## DATA SUPPLIED
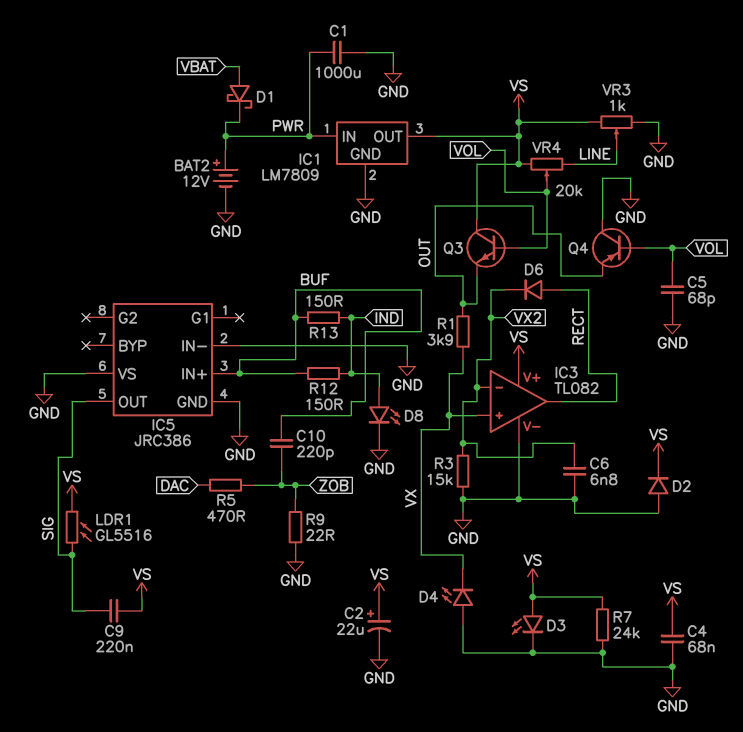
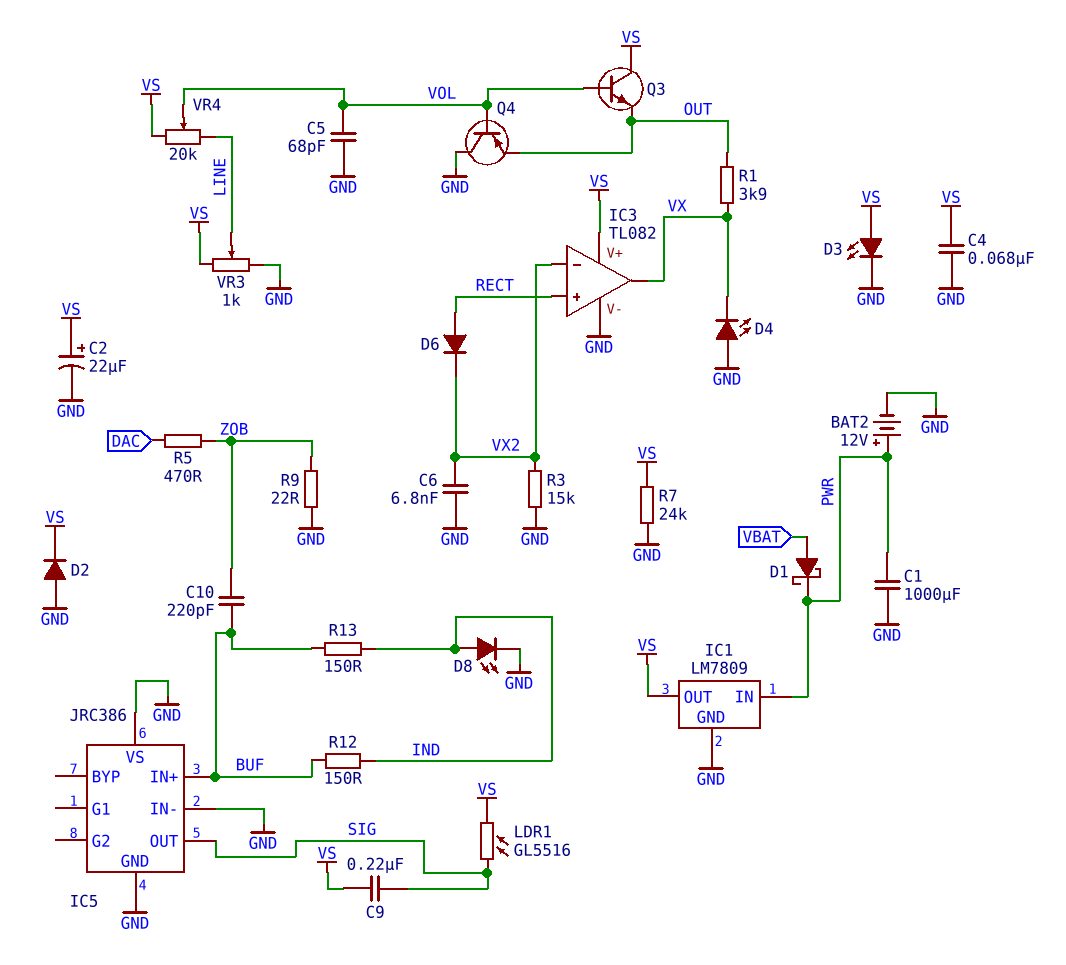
IC3 pin in+: VX -> RECT
IC3 pin out: RECT -> VX

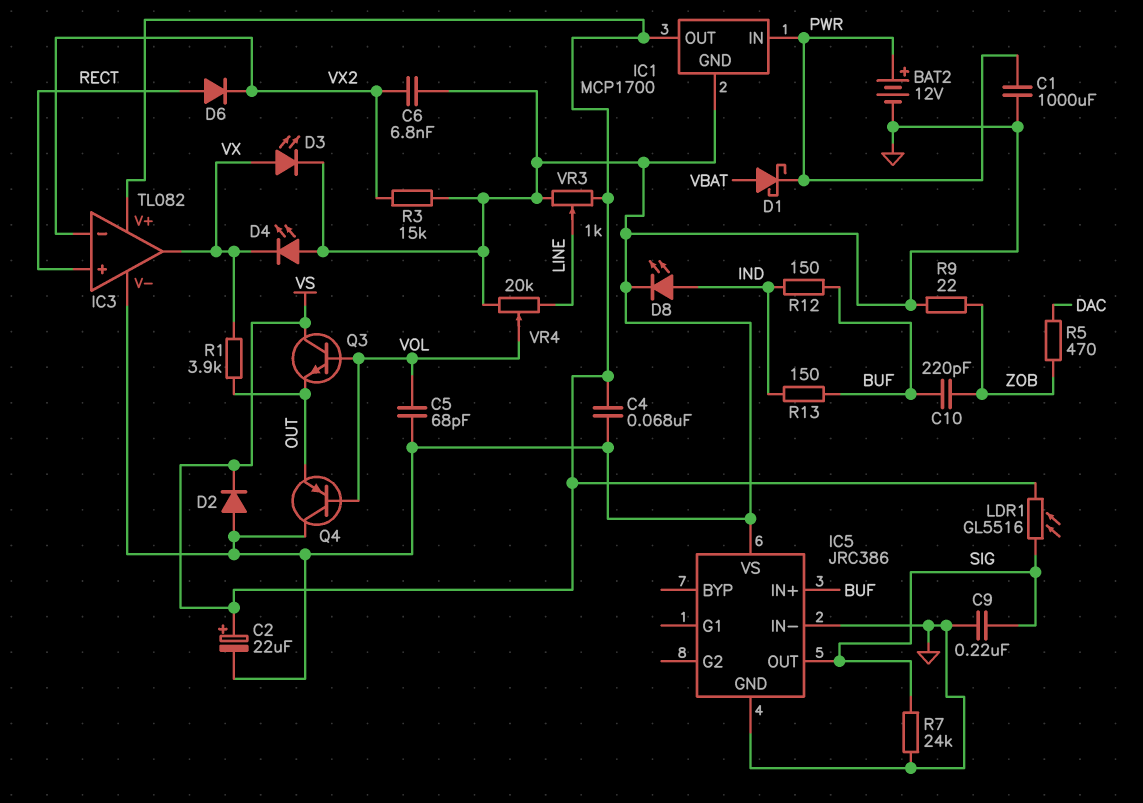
C9: 220nF (SIG, VS) -> 220nF (GND, SIG)
D3: LED (A VS, K GND) -> LED (A VX, K GND)
IC1: LM7809 -> MCP1700
R7: 24k (GND, VS) -> 24k (GND, SIG)
VR4: 20k (LINE, VS, wiper VOL) -> 20k (GND, LINE, wiper VOL)

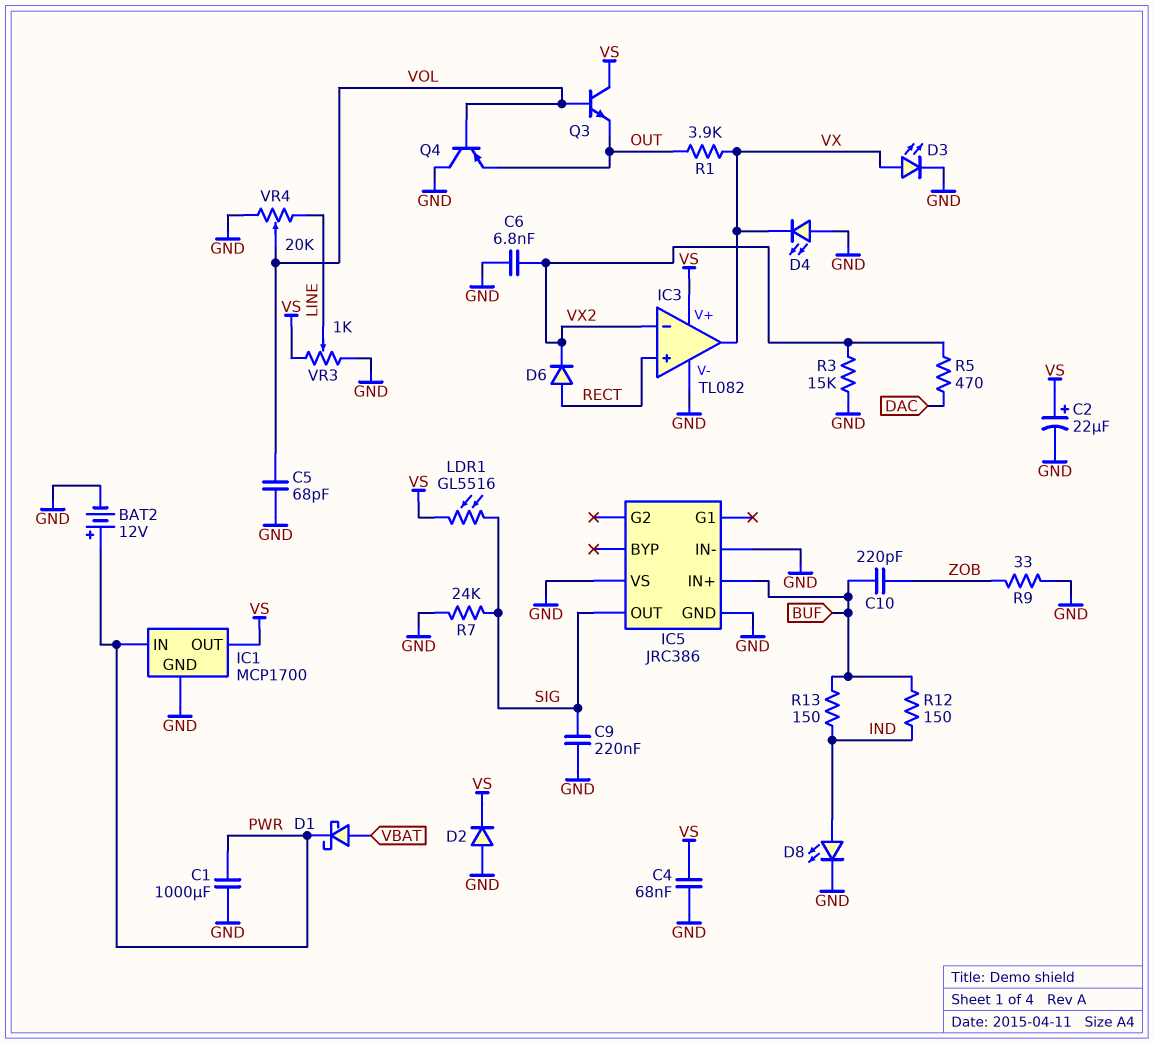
R5: 470 (DAC, ZOB) -> 470 (DAC, VX2)
R9: 22 (GND, ZOB) -> 33 (GND, ZOB)

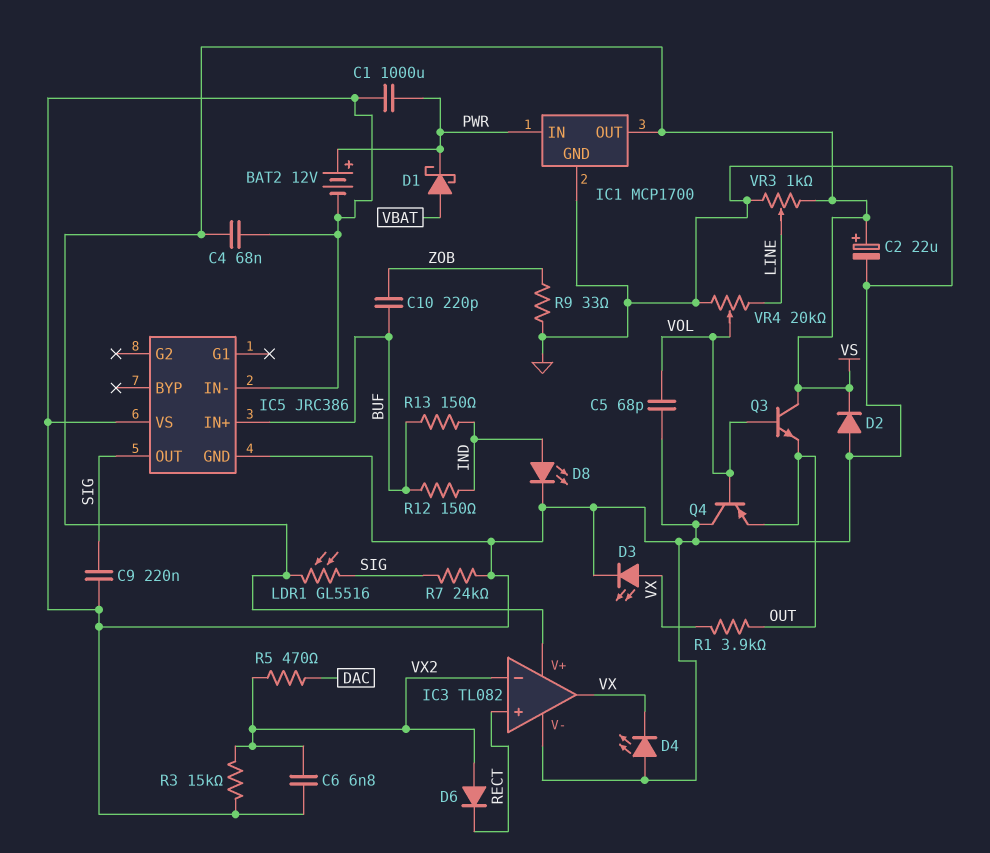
D6: diode (A RECT, K VX2) -> diode (A VX2, K RECT)

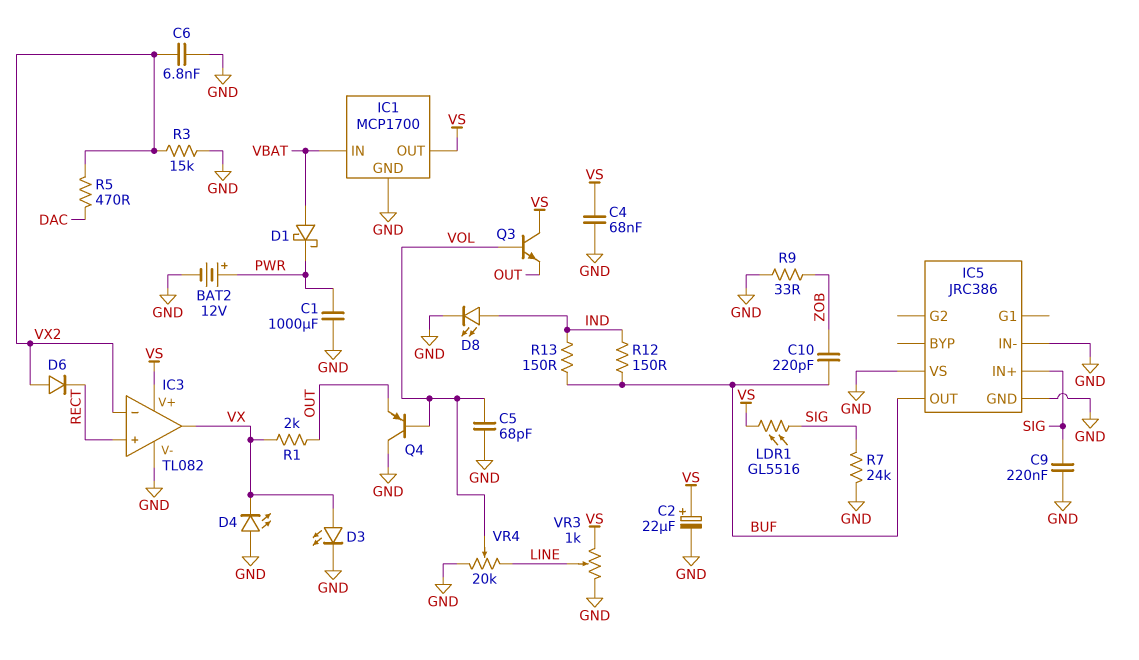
D2: diode (A GND, K VS) -> none
IC1 pin IN: PWR -> VBAT
IC5 pin IN+: BUF -> SIG
IC5 pin OUT: SIG -> BUF
R1: 3.9k (OUT, VX) -> 2k (OUT, VX)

## TASK STATEMENT
Could you repeat every entry above exactly, with each picture omitted?

## WRITTEN SOLUTION
IC3 pin in+: VX -> RECT
IC3 pin out: RECT -> VX

C9: 220nF (SIG, VS) -> 220nF (GND, SIG)
D3: LED (A VS, K GND) -> LED (A VX, K GND)
IC1: LM7809 -> MCP1700
R7: 24k (GND, VS) -> 24k (GND, SIG)
VR4: 20k (LINE, VS, wiper VOL) -> 20k (GND, LINE, wiper VOL)

R5: 470 (DAC, ZOB) -> 470 (DAC, VX2)
R9: 22 (GND, ZOB) -> 33 (GND, ZOB)

D6: diode (A RECT, K VX2) -> diode (A VX2, K RECT)

D2: diode (A GND, K VS) -> none
IC1 pin IN: PWR -> VBAT
IC5 pin IN+: BUF -> SIG
IC5 pin OUT: SIG -> BUF
R1: 3.9k (OUT, VX) -> 2k (OUT, VX)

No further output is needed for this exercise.